> Problem to work on: All of the data that follows is to be printed exactly, without pictures.

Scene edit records

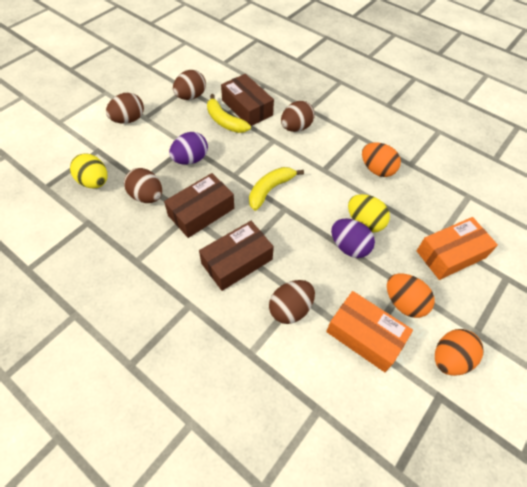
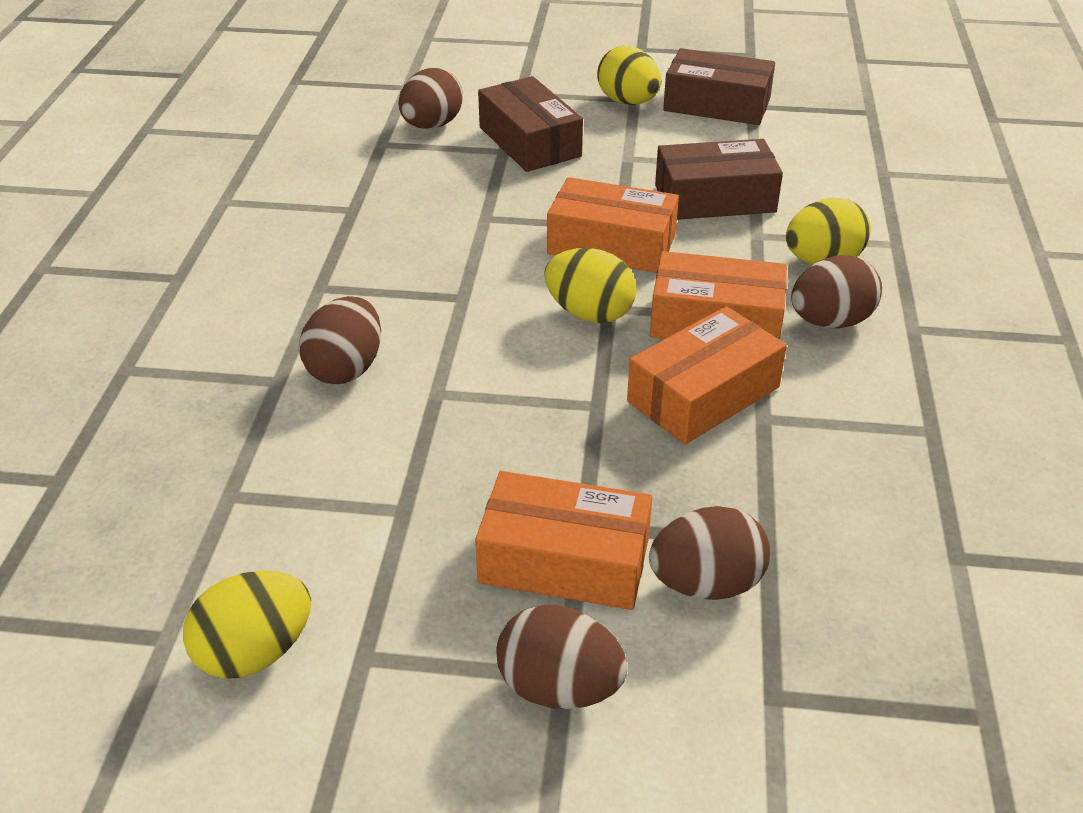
orange box: 2 -> 4
orange egg: 3 -> 0
purple egg: 2 -> 0
yellow banana: 2 -> 0
yellow egg: 2 -> 4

> Exercise answer:
orange box: 2 -> 4
orange egg: 3 -> 0
purple egg: 2 -> 0
yellow banana: 2 -> 0
yellow egg: 2 -> 4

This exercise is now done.